:: Exercise brief ::
Copy the listing below in full and skip every picture.

:: Data ::
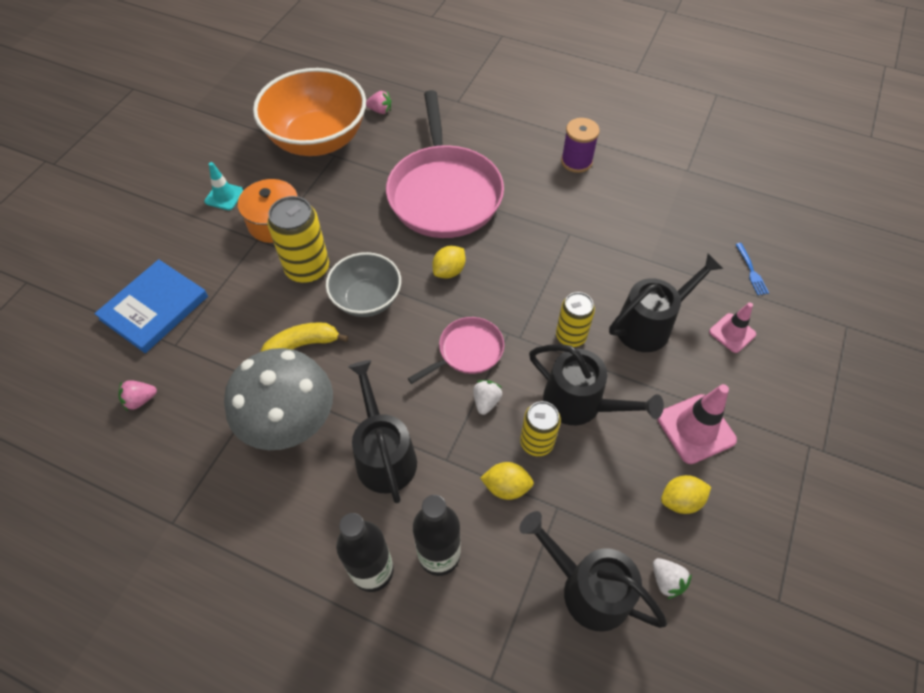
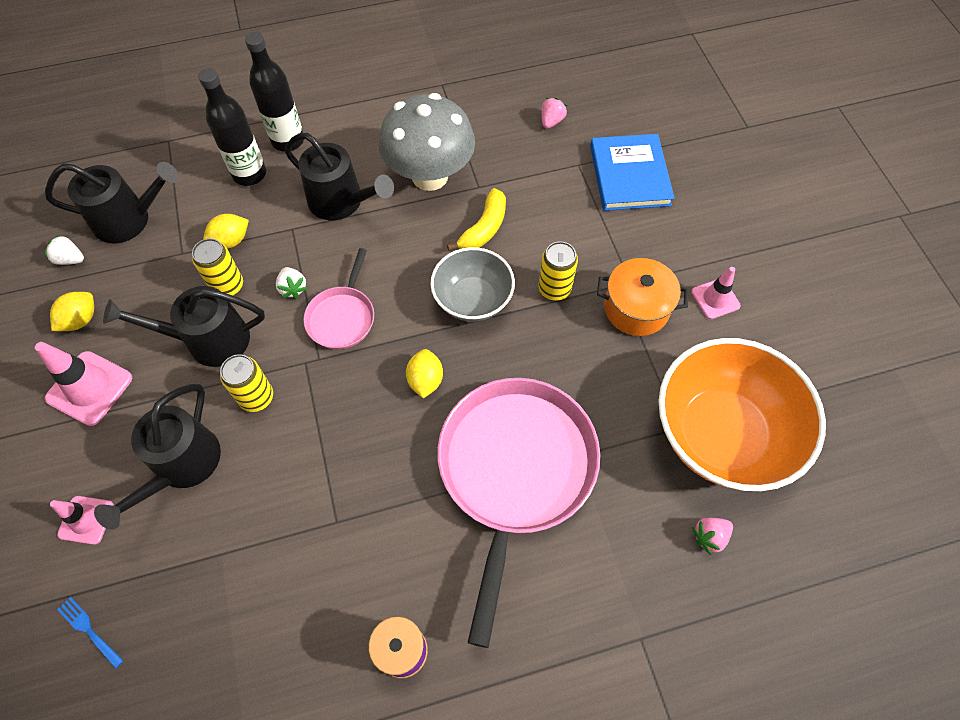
camera: 140 degrees right, 5 degrees up
(224, 196) = (715, 299): turquoise traffic cone -> pink traffic cone
(307, 268) = (554, 289): yellow can -> yellow can, size x0.65
(444, 193) = (515, 470): pink pan -> pink pan turned 60 degrees clockwise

:: Your response ::
camera: 140 degrees right, 5 degrees up
(224, 196) = (715, 299): turquoise traffic cone -> pink traffic cone
(307, 268) = (554, 289): yellow can -> yellow can, size x0.65
(444, 193) = (515, 470): pink pan -> pink pan turned 60 degrees clockwise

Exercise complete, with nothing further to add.